[Extracted information Boundary: Start]

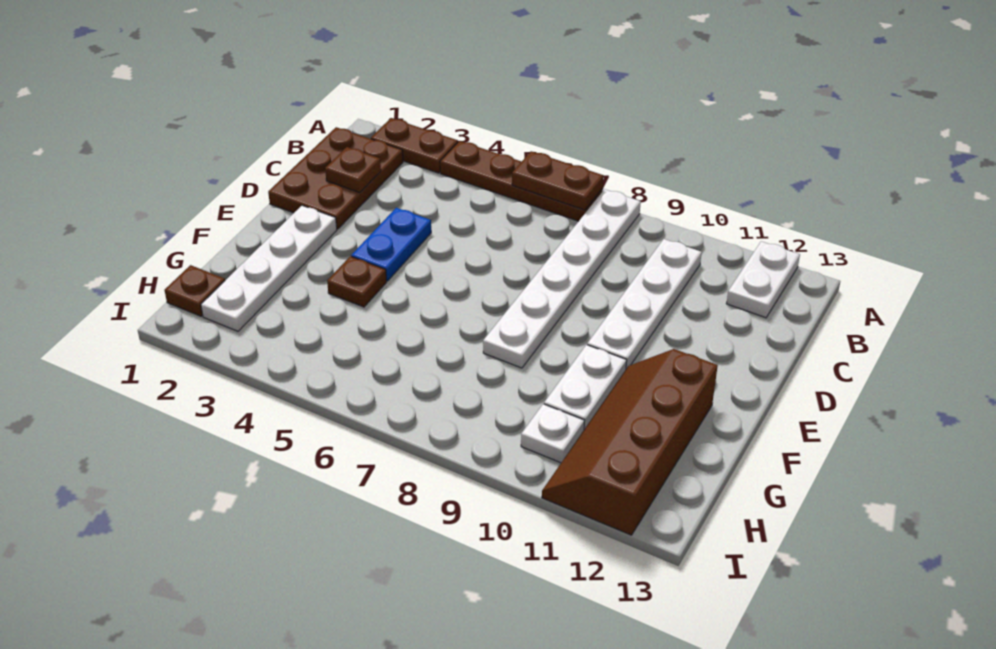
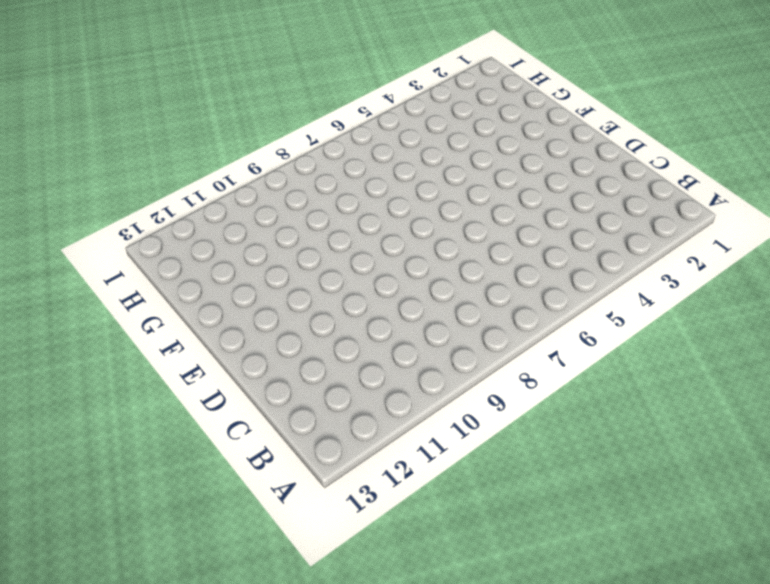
none -> brown plate A2:A3 level 1
none -> brown plate A4:A7 level 1
none -> white plate A8:F8 level 1

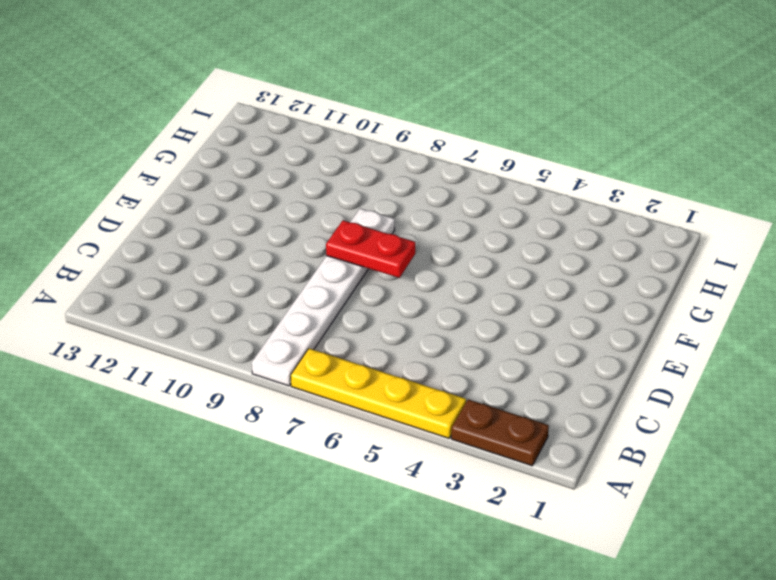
yellow plate A4:A7 level 1 -> brown plate A4:A7 level 1
red plate E7:E8 level 2 -> none
none -> white plate A12:B12 level 1
none -> brown plate B1:D2 level 1
none -> white plate B10:E10 level 1

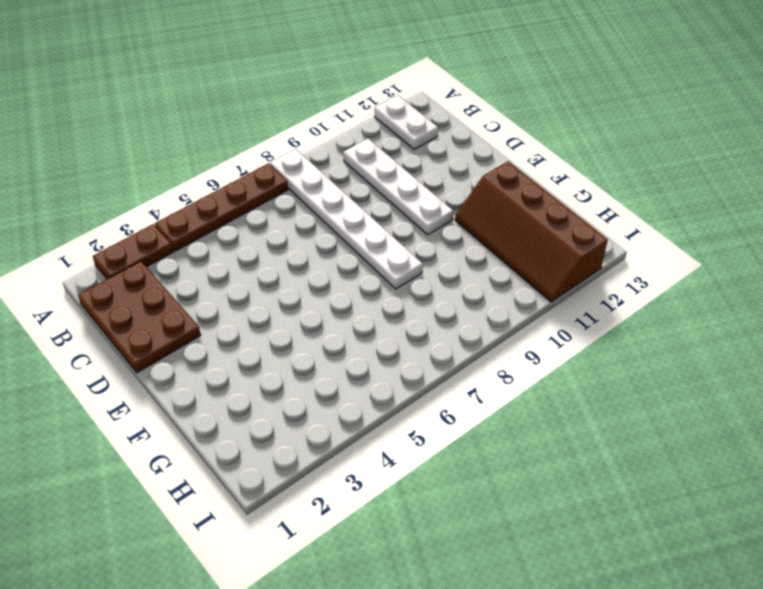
none -> blue plate D4:E4 level 1
none -> white plate E2:H2 level 1
none -> brown plate F4 level 1

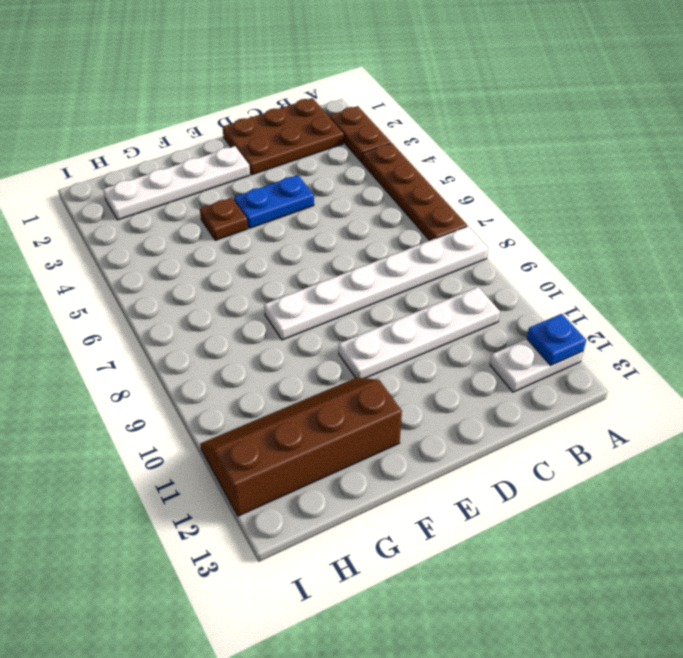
blue plate A12 level 2 -> none
none -> white plate F10:G10 level 1
none -> brown plate H1 level 1
none -> white plate H10 level 1

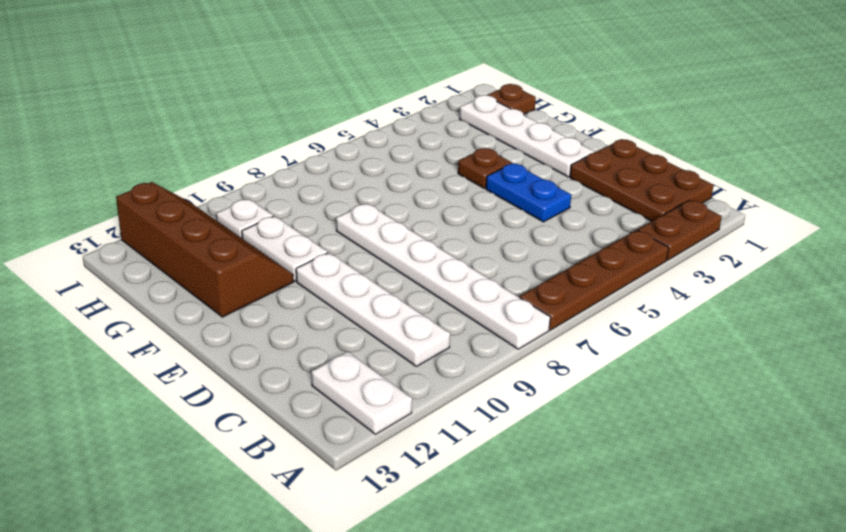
none -> brown plate A6:A7 level 2
none -> brown plate C2 level 2

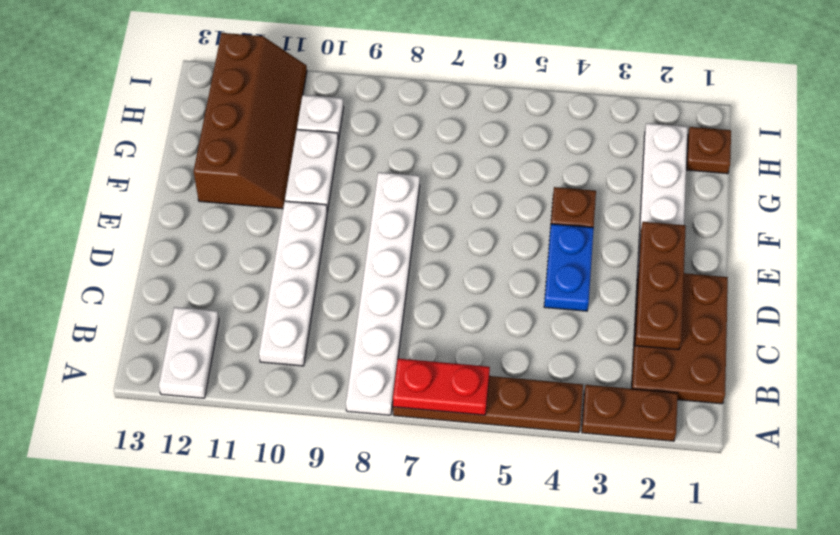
red plate A6:A7 level 2 -> brown plate A6:A7 level 2
brown plate C2:E2 level 2 -> brown plate C2 level 2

[Extracted information Boundary: End]

#### What is needed
Could you set down the records above word for word, without any of the pictures?

#### Solution for this exercise
none -> brown plate A2:A3 level 1
none -> brown plate A4:A7 level 1
none -> white plate A8:F8 level 1

yellow plate A4:A7 level 1 -> brown plate A4:A7 level 1
red plate E7:E8 level 2 -> none
none -> white plate A12:B12 level 1
none -> brown plate B1:D2 level 1
none -> white plate B10:E10 level 1

none -> blue plate D4:E4 level 1
none -> white plate E2:H2 level 1
none -> brown plate F4 level 1

blue plate A12 level 2 -> none
none -> white plate F10:G10 level 1
none -> brown plate H1 level 1
none -> white plate H10 level 1

none -> brown plate A6:A7 level 2
none -> brown plate C2 level 2

red plate A6:A7 level 2 -> brown plate A6:A7 level 2
brown plate C2:E2 level 2 -> brown plate C2 level 2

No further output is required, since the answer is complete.